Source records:
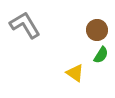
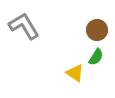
gray L-shape: moved 1 px left, 1 px down
green semicircle: moved 5 px left, 2 px down
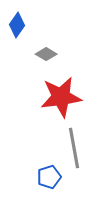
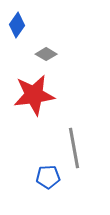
red star: moved 27 px left, 2 px up
blue pentagon: moved 1 px left; rotated 15 degrees clockwise
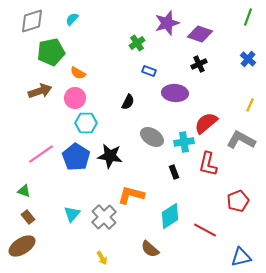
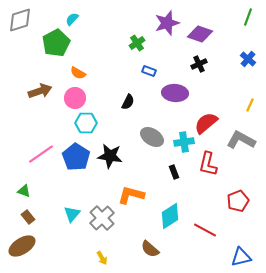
gray diamond: moved 12 px left, 1 px up
green pentagon: moved 5 px right, 9 px up; rotated 16 degrees counterclockwise
gray cross: moved 2 px left, 1 px down
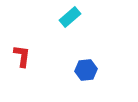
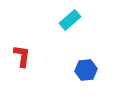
cyan rectangle: moved 3 px down
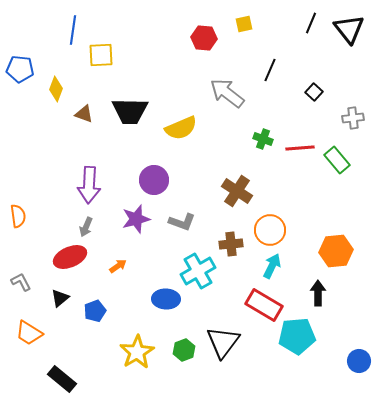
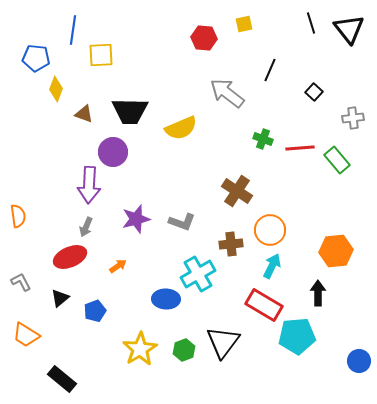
black line at (311, 23): rotated 40 degrees counterclockwise
blue pentagon at (20, 69): moved 16 px right, 11 px up
purple circle at (154, 180): moved 41 px left, 28 px up
cyan cross at (198, 271): moved 3 px down
orange trapezoid at (29, 333): moved 3 px left, 2 px down
yellow star at (137, 352): moved 3 px right, 3 px up
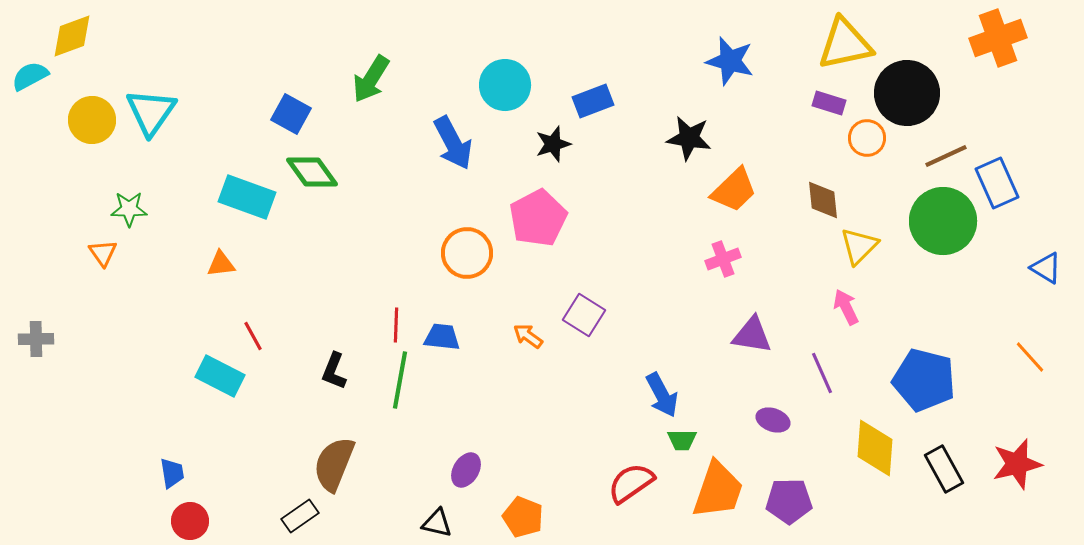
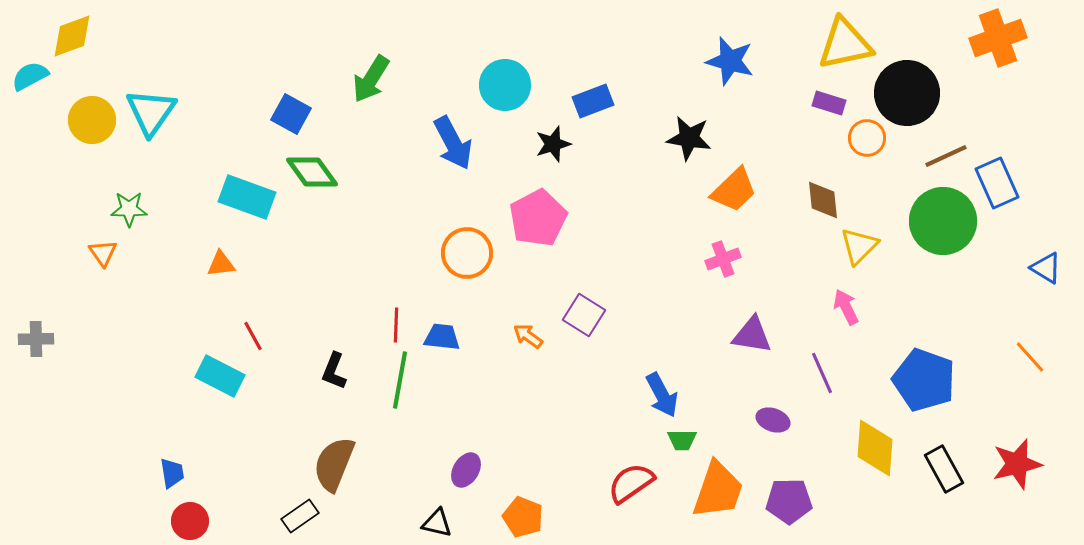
blue pentagon at (924, 380): rotated 6 degrees clockwise
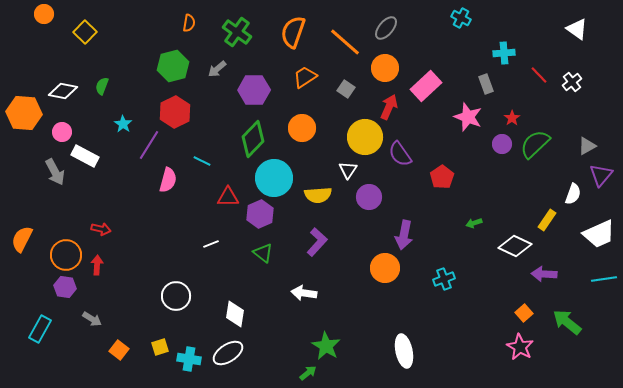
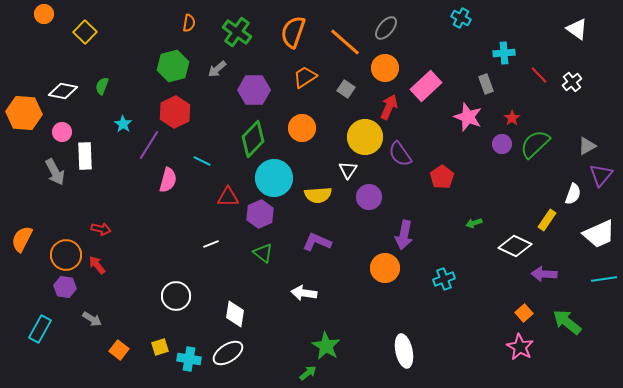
white rectangle at (85, 156): rotated 60 degrees clockwise
purple L-shape at (317, 242): rotated 108 degrees counterclockwise
red arrow at (97, 265): rotated 42 degrees counterclockwise
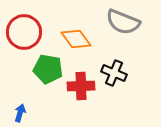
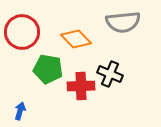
gray semicircle: rotated 28 degrees counterclockwise
red circle: moved 2 px left
orange diamond: rotated 8 degrees counterclockwise
black cross: moved 4 px left, 1 px down
blue arrow: moved 2 px up
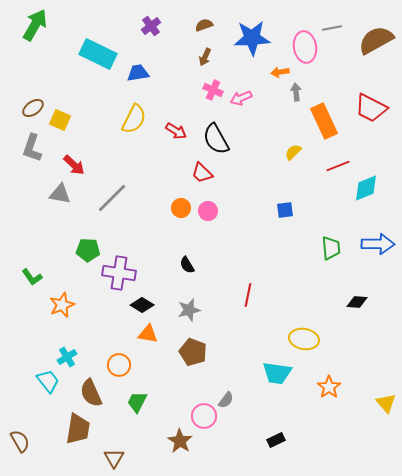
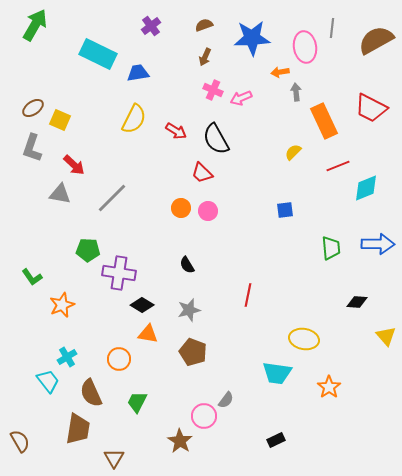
gray line at (332, 28): rotated 72 degrees counterclockwise
orange circle at (119, 365): moved 6 px up
yellow triangle at (386, 403): moved 67 px up
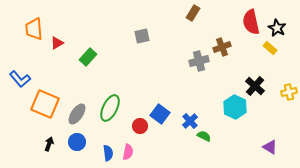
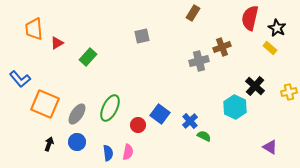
red semicircle: moved 1 px left, 4 px up; rotated 25 degrees clockwise
red circle: moved 2 px left, 1 px up
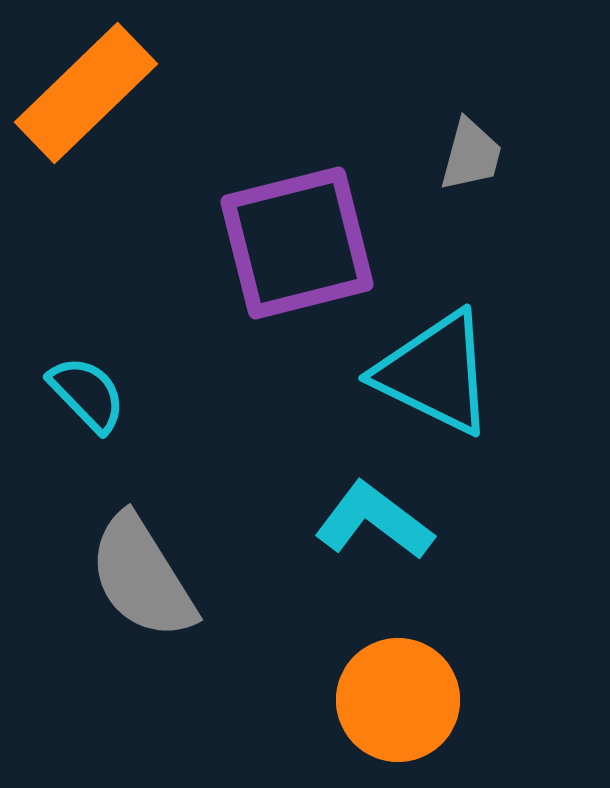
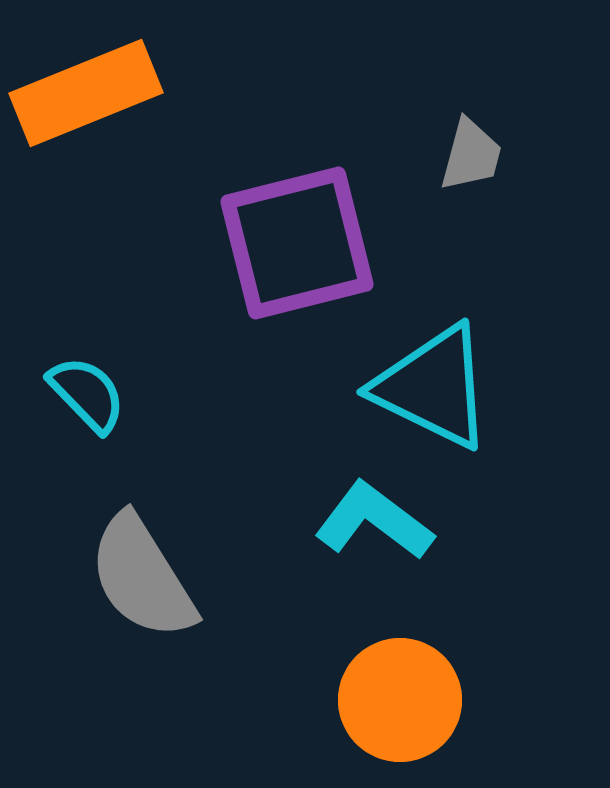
orange rectangle: rotated 22 degrees clockwise
cyan triangle: moved 2 px left, 14 px down
orange circle: moved 2 px right
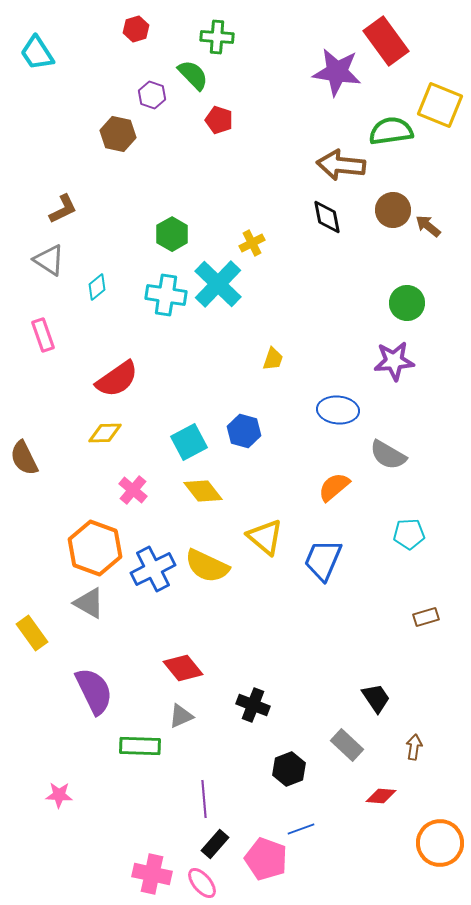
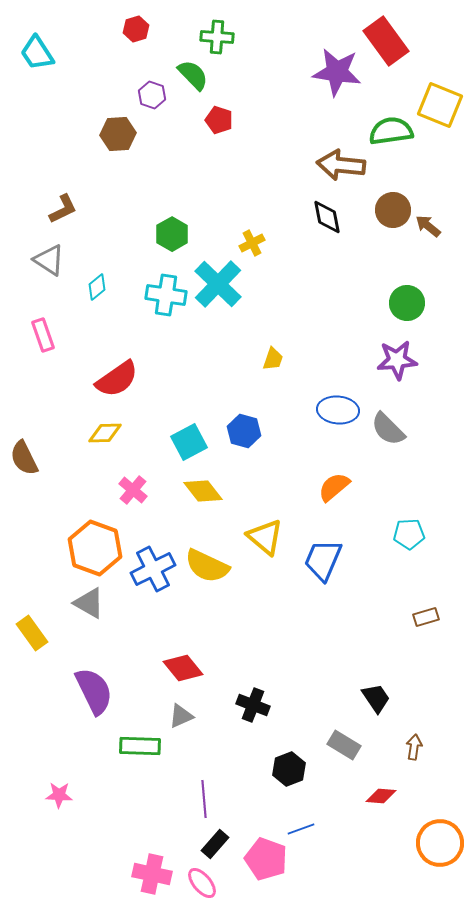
brown hexagon at (118, 134): rotated 16 degrees counterclockwise
purple star at (394, 361): moved 3 px right, 1 px up
gray semicircle at (388, 455): moved 26 px up; rotated 15 degrees clockwise
gray rectangle at (347, 745): moved 3 px left; rotated 12 degrees counterclockwise
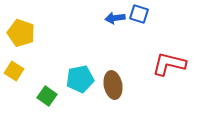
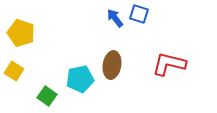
blue arrow: rotated 60 degrees clockwise
brown ellipse: moved 1 px left, 20 px up; rotated 20 degrees clockwise
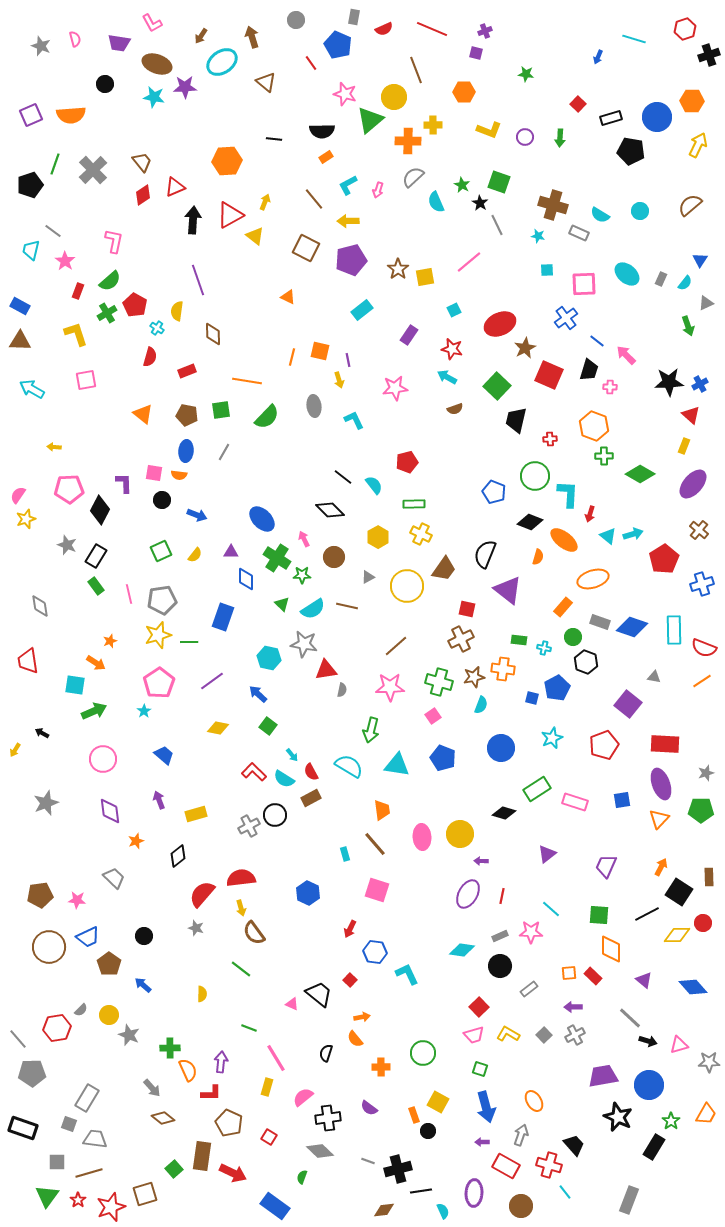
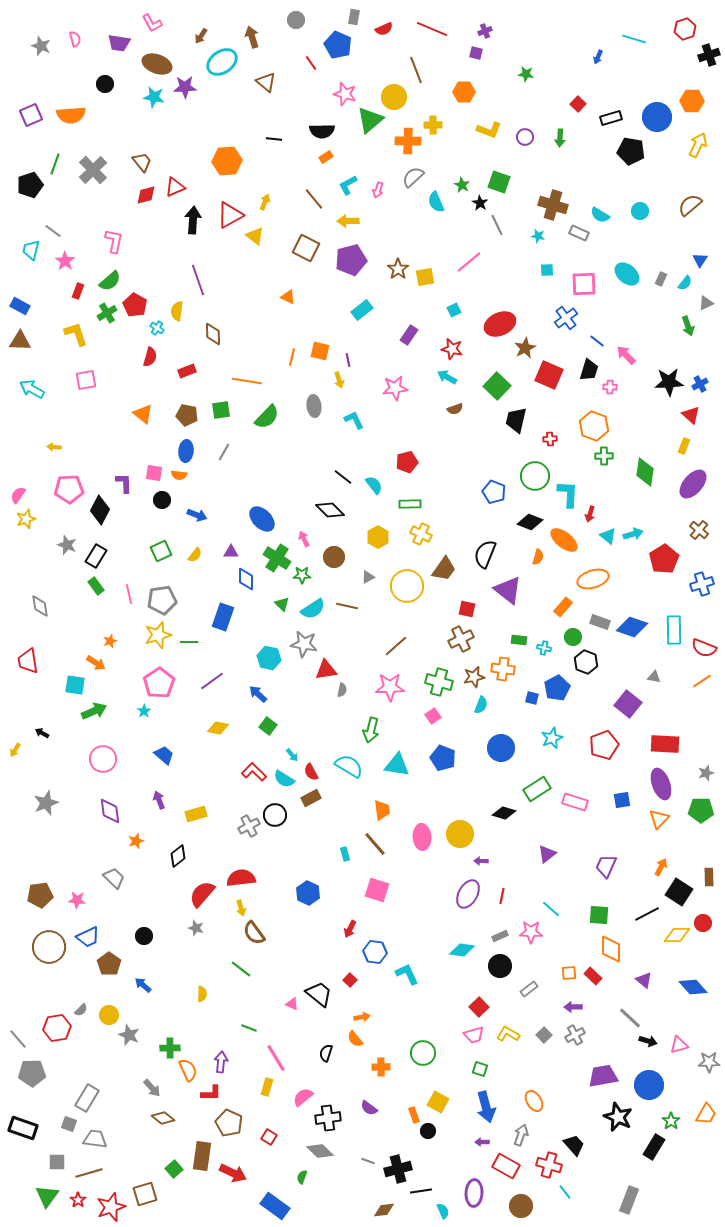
red diamond at (143, 195): moved 3 px right; rotated 20 degrees clockwise
green diamond at (640, 474): moved 5 px right, 2 px up; rotated 68 degrees clockwise
green rectangle at (414, 504): moved 4 px left
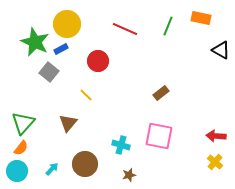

Exercise directions:
Copy the final stretch of lines, starting at the one that holds "yellow triangle at (386, 403): moved 67 px up" and ending at the last line of the data, exactly; omit pictures.

Your response:
yellow triangle at (386, 403): moved 67 px up
red semicircle: moved 1 px left, 4 px up; rotated 25 degrees clockwise
red circle: moved 2 px left, 1 px up
orange rectangle: rotated 22 degrees clockwise
cyan triangle: moved 2 px left, 14 px down
orange circle: moved 2 px right
brown hexagon at (118, 134): rotated 16 degrees counterclockwise
purple star at (394, 361): moved 3 px right, 1 px up
gray semicircle at (388, 455): moved 26 px up; rotated 15 degrees clockwise
gray rectangle at (347, 745): moved 3 px left; rotated 12 degrees counterclockwise
blue arrow: rotated 60 degrees clockwise
brown ellipse: moved 1 px left, 20 px up; rotated 20 degrees clockwise
red diamond at (143, 195): moved 3 px right; rotated 20 degrees clockwise
green diamond at (640, 474): moved 5 px right, 2 px up; rotated 68 degrees clockwise
green rectangle at (414, 504): moved 4 px left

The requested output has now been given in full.